● **GIVEN PROBLEM**
Copy out all of the material below word for word, keeping every line and number unchanged but leaving out the pictures.

● **ROWS**
—————
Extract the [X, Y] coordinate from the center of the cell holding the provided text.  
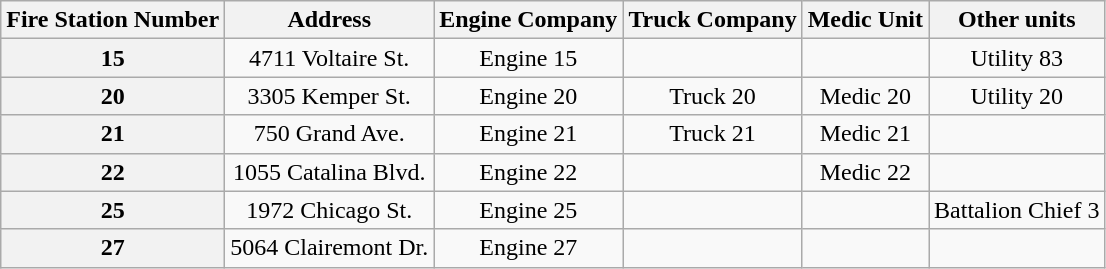
Other units [1017, 20]
Medic 20 [865, 96]
21 [113, 134]
Truck 21 [712, 134]
Address [330, 20]
15 [113, 58]
Medic 22 [865, 172]
22 [113, 172]
4711 Voltaire St. [330, 58]
Engine Company [528, 20]
Utility 20 [1017, 96]
750 Grand Ave. [330, 134]
Engine 15 [528, 58]
Fire Station Number [113, 20]
Truck Company [712, 20]
Utility 83 [1017, 58]
Truck 20 [712, 96]
Medic 21 [865, 134]
Battalion Chief 3 [1017, 210]
Engine 20 [528, 96]
1055 Catalina Blvd. [330, 172]
Engine 27 [528, 248]
Engine 22 [528, 172]
25 [113, 210]
Engine 21 [528, 134]
27 [113, 248]
5064 Clairemont Dr. [330, 248]
1972 Chicago St. [330, 210]
Medic Unit [865, 20]
20 [113, 96]
Engine 25 [528, 210]
3305 Kemper St. [330, 96]
Identify which cell holds the provided text, then report its (x, y) central coordinate. 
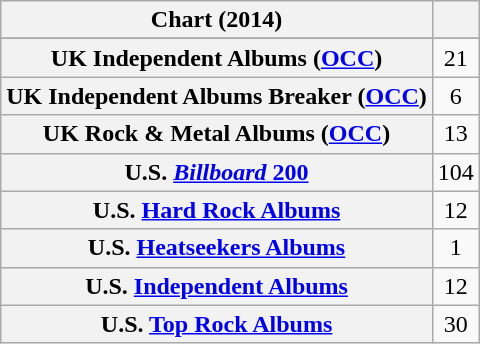
U.S. Hard Rock Albums (217, 210)
U.S. Heatseekers Albums (217, 248)
30 (456, 324)
6 (456, 96)
13 (456, 134)
1 (456, 248)
104 (456, 172)
Chart (2014) (217, 20)
21 (456, 58)
UK Independent Albums (OCC) (217, 58)
U.S. Independent Albums (217, 286)
UK Independent Albums Breaker (OCC) (217, 96)
UK Rock & Metal Albums (OCC) (217, 134)
U.S. Billboard 200 (217, 172)
U.S. Top Rock Albums (217, 324)
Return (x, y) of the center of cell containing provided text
—————
● **SOLUTION TO THE EXERCISE**
Extract the [X, Y] coordinate from the center of the cell holding the provided text.  
Other units [1017, 20]
Medic 20 [865, 96]
21 [113, 134]
Truck 21 [712, 134]
Address [330, 20]
15 [113, 58]
Medic 22 [865, 172]
22 [113, 172]
4711 Voltaire St. [330, 58]
Engine Company [528, 20]
Utility 20 [1017, 96]
750 Grand Ave. [330, 134]
Engine 15 [528, 58]
Fire Station Number [113, 20]
Truck Company [712, 20]
Utility 83 [1017, 58]
Truck 20 [712, 96]
Medic 21 [865, 134]
Battalion Chief 3 [1017, 210]
Engine 20 [528, 96]
1055 Catalina Blvd. [330, 172]
Engine 27 [528, 248]
Engine 22 [528, 172]
25 [113, 210]
Engine 21 [528, 134]
27 [113, 248]
5064 Clairemont Dr. [330, 248]
1972 Chicago St. [330, 210]
Medic Unit [865, 20]
20 [113, 96]
Engine 25 [528, 210]
3305 Kemper St. [330, 96]
Identify which cell holds the provided text, then report its (x, y) central coordinate. 
U.S. Hard Rock Albums (217, 210)
U.S. Heatseekers Albums (217, 248)
30 (456, 324)
6 (456, 96)
13 (456, 134)
1 (456, 248)
104 (456, 172)
Chart (2014) (217, 20)
21 (456, 58)
UK Independent Albums (OCC) (217, 58)
U.S. Independent Albums (217, 286)
UK Independent Albums Breaker (OCC) (217, 96)
UK Rock & Metal Albums (OCC) (217, 134)
U.S. Billboard 200 (217, 172)
U.S. Top Rock Albums (217, 324)
Return (x, y) of the center of cell containing provided text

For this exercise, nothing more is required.